(EXCERPTED RECORDS begins)

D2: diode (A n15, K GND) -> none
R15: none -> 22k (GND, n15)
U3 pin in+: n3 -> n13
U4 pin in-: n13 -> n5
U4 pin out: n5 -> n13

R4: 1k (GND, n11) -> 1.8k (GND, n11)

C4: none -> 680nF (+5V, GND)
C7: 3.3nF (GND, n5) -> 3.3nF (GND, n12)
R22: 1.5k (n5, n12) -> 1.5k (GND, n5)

(EXCERPTED RECORDS ends)

▸ **REQUIREMENT**: Without altering a single character, write out every record above.

▸ **RESULT OF THE TASK**:
D2: diode (A n15, K GND) -> none
R15: none -> 22k (GND, n15)
U3 pin in+: n3 -> n13
U4 pin in-: n13 -> n5
U4 pin out: n5 -> n13

R4: 1k (GND, n11) -> 1.8k (GND, n11)

C4: none -> 680nF (+5V, GND)
C7: 3.3nF (GND, n5) -> 3.3nF (GND, n12)
R22: 1.5k (n5, n12) -> 1.5k (GND, n5)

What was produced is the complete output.